Data listing section start

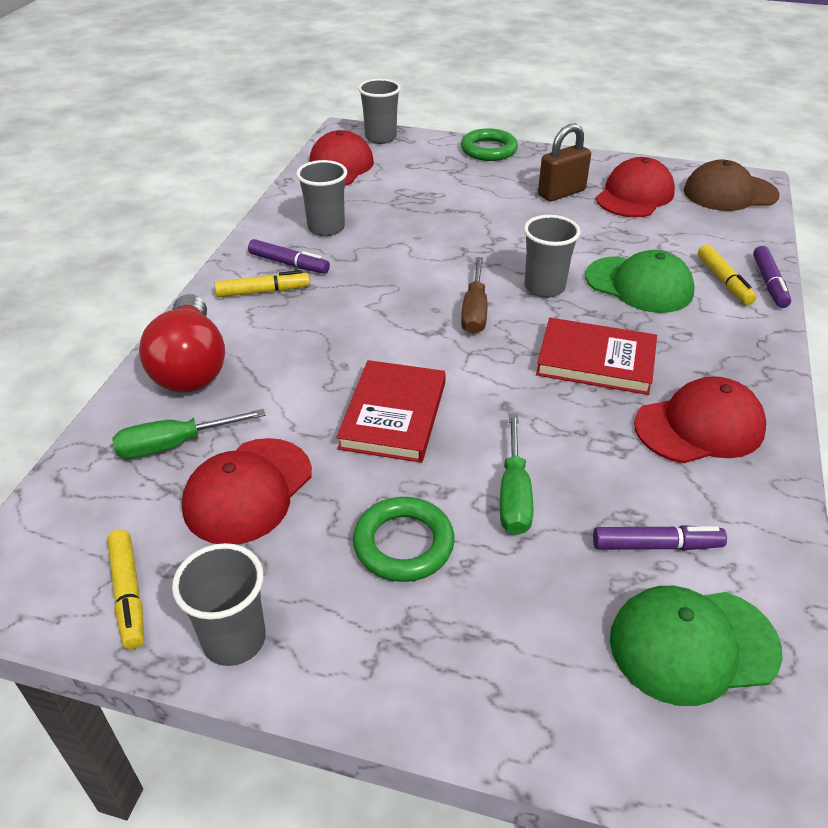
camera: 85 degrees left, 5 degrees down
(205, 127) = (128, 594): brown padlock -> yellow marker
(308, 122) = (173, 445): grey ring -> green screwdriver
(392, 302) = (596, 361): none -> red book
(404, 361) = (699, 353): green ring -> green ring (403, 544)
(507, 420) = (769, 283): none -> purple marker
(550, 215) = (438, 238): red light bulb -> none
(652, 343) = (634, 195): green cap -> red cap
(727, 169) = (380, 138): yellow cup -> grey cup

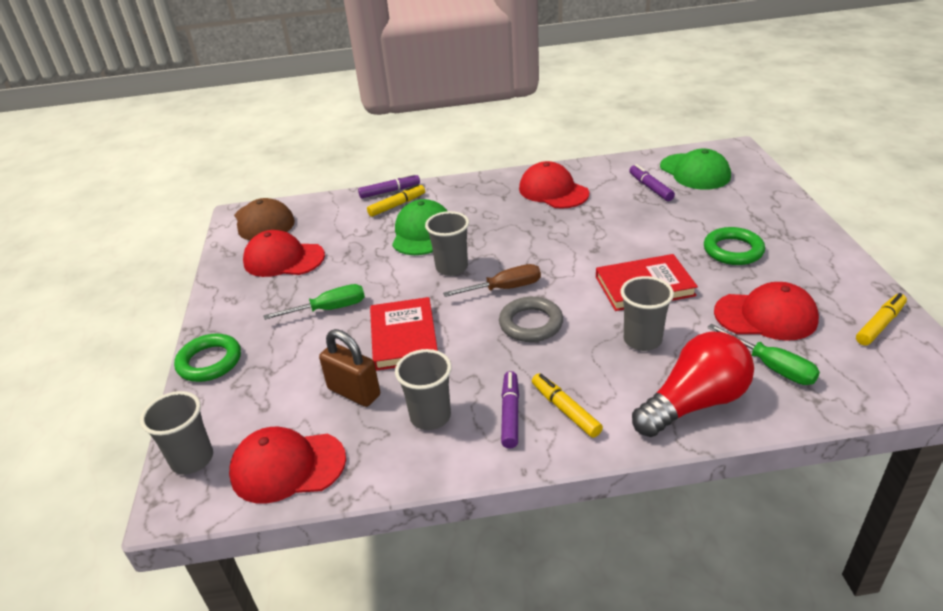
camera: 110 degrees left, 5 degrees down
(234, 640) = (849, 278): grey cup -> grey cup (642, 340)
(398, 309) = (531, 324): none -> grey ring
(514, 495) = (662, 229): green screwdriver -> green screwdriver (330, 309)
(561, 193) = (293, 295): brown padlock -> brown padlock (354, 392)
(596, 361) = (522, 230): red book -> red book (404, 337)

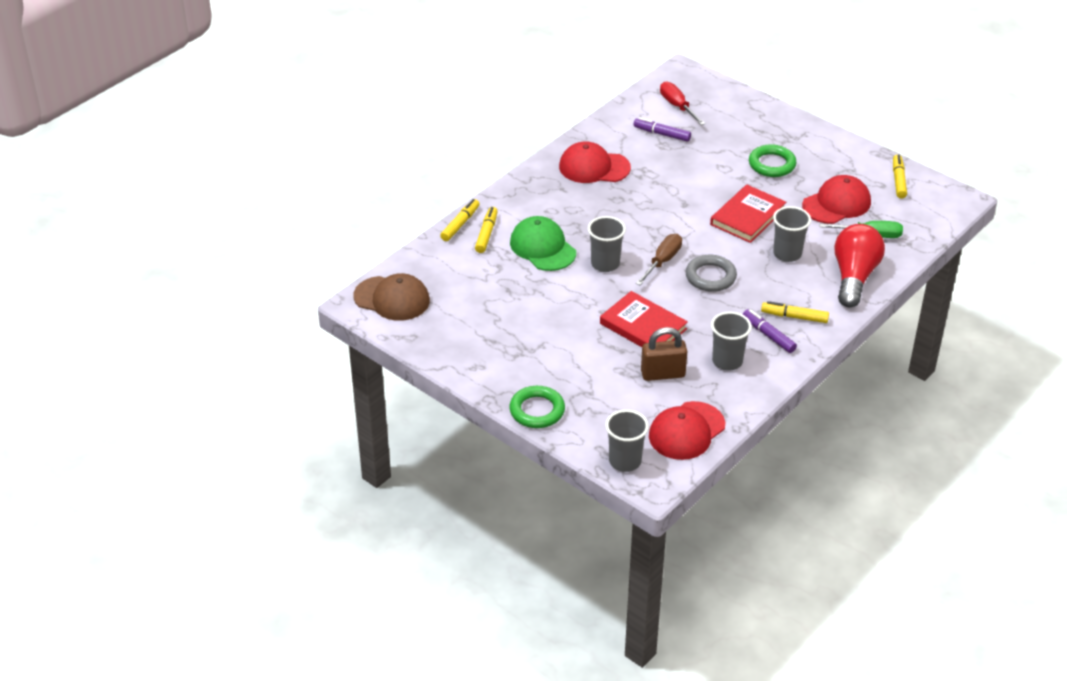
camera: 45 degrees left, 5 degrees up
(283, 259) = (466, 319): red cap -> none
(330, 309) = (563, 335): green screwdriver -> none
(390, 191) = (460, 224): purple marker -> yellow marker
(695, 172) = (677, 106): green cap -> red screwdriver

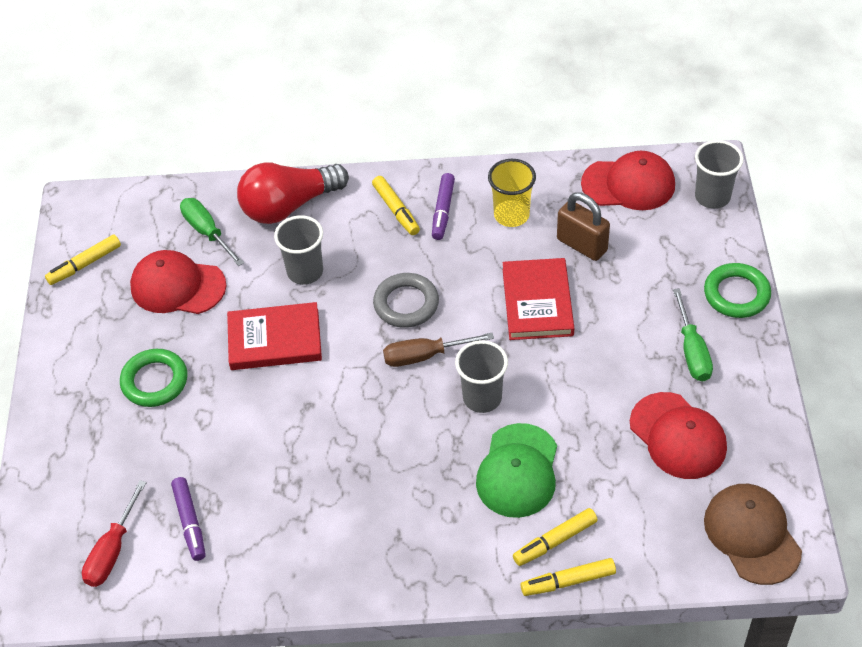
camera: 130 degrees left, 10 degrees up
(524, 361) = (692, 352): none -> green screwdriver
(594, 167) = (325, 538): red cap -> red cap (678, 436)
(727, 361) = (511, 215): grey cup -> yellow cup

Data listing section end

Give the entries again without a single change, but with no pictures.

◆ **Reply to the task**:
camera: 85 degrees left, 5 degrees down
(205, 127) = (128, 594): brown padlock -> yellow marker
(308, 122) = (173, 445): grey ring -> green screwdriver
(392, 302) = (596, 361): none -> red book
(404, 361) = (699, 353): green ring -> green ring (403, 544)
(507, 420) = (769, 283): none -> purple marker
(550, 215) = (438, 238): red light bulb -> none
(652, 343) = (634, 195): green cap -> red cap
(727, 169) = (380, 138): yellow cup -> grey cup

camera: 110 degrees left, 5 degrees down
(234, 640) = (849, 278): grey cup -> grey cup (642, 340)
(398, 309) = (531, 324): none -> grey ring
(514, 495) = (662, 229): green screwdriver -> green screwdriver (330, 309)
(561, 193) = (293, 295): brown padlock -> brown padlock (354, 392)
(596, 361) = (522, 230): red book -> red book (404, 337)

camera: 45 degrees left, 5 degrees up
(283, 259) = (466, 319): red cap -> none
(330, 309) = (563, 335): green screwdriver -> none
(390, 191) = (460, 224): purple marker -> yellow marker
(695, 172) = (677, 106): green cap -> red screwdriver

camera: 130 degrees left, 10 degrees up
(524, 361) = (692, 352): none -> green screwdriver
(594, 167) = (325, 538): red cap -> red cap (678, 436)
(727, 361) = (511, 215): grey cup -> yellow cup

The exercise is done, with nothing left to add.